> Task item: Write out every record exactly as it appears. Skip the pictures.

Dataset records:
====================

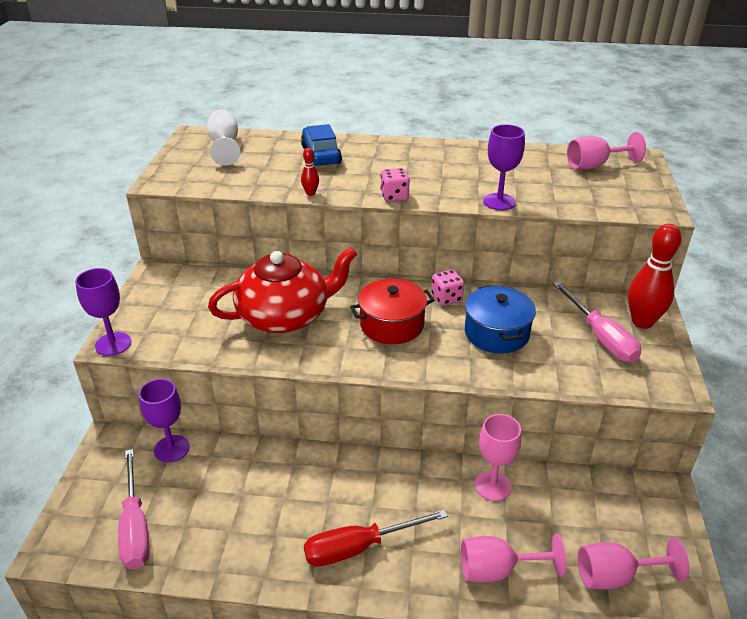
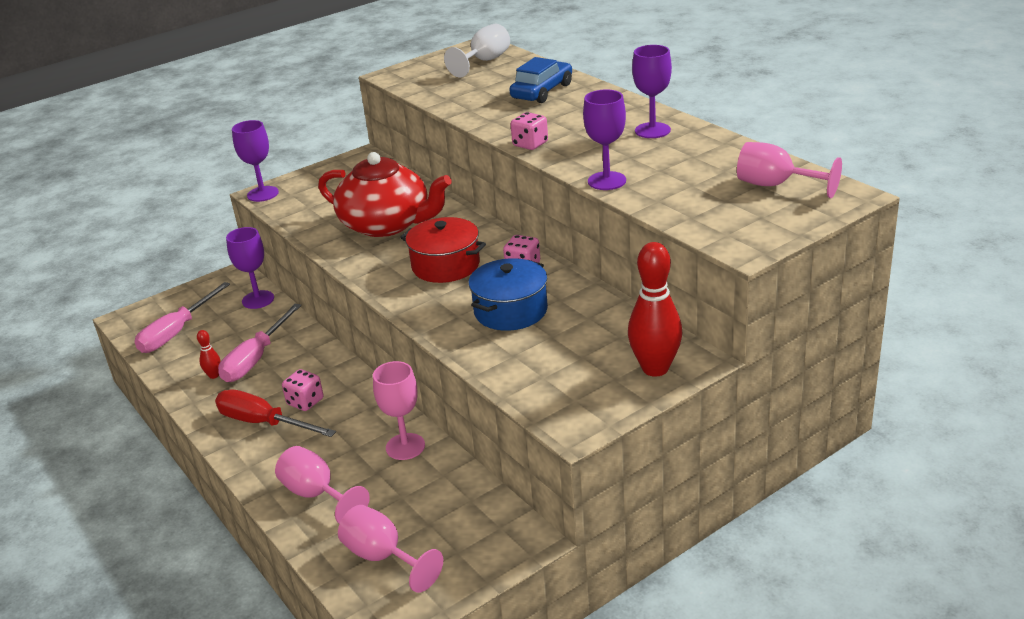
camera: 50 degrees right, 5 degrees down
red bowling pin [301,148,319,196] -> red bowling pin moved to [197,330,221,379]
pink screwdriver [553,282,641,362] -> pink screwdriver moved to [218,304,301,382]
none -> pink dice [282,369,323,411]
none -> purple goblet [632,45,672,138]

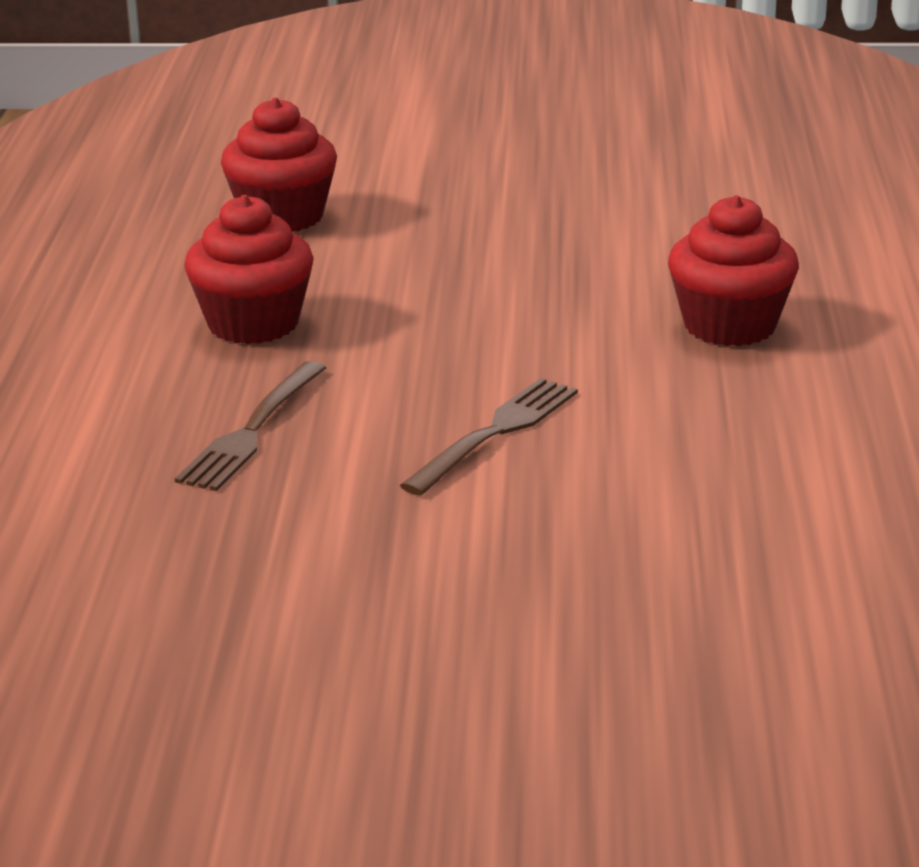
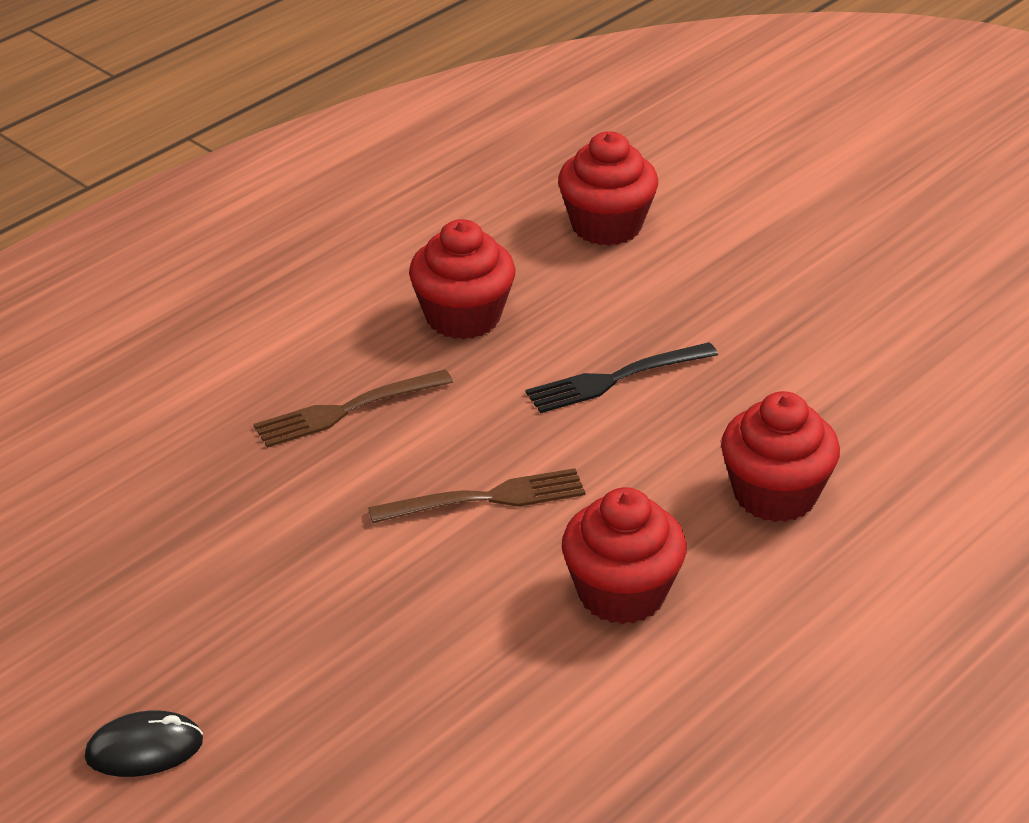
camera: 40 degrees right, 10 degrees up
none -> black mouse [85,710,203,777]
none -> black fork [525,342,718,413]
none -> red cupcake [562,487,687,624]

====================

> Response area:
camera: 50 degrees right, 5 degrees down
red bowling pin [301,148,319,196] -> red bowling pin moved to [197,330,221,379]
pink screwdriver [553,282,641,362] -> pink screwdriver moved to [218,304,301,382]
none -> pink dice [282,369,323,411]
none -> purple goblet [632,45,672,138]

camera: 40 degrees right, 10 degrees up
none -> black mouse [85,710,203,777]
none -> black fork [525,342,718,413]
none -> red cupcake [562,487,687,624]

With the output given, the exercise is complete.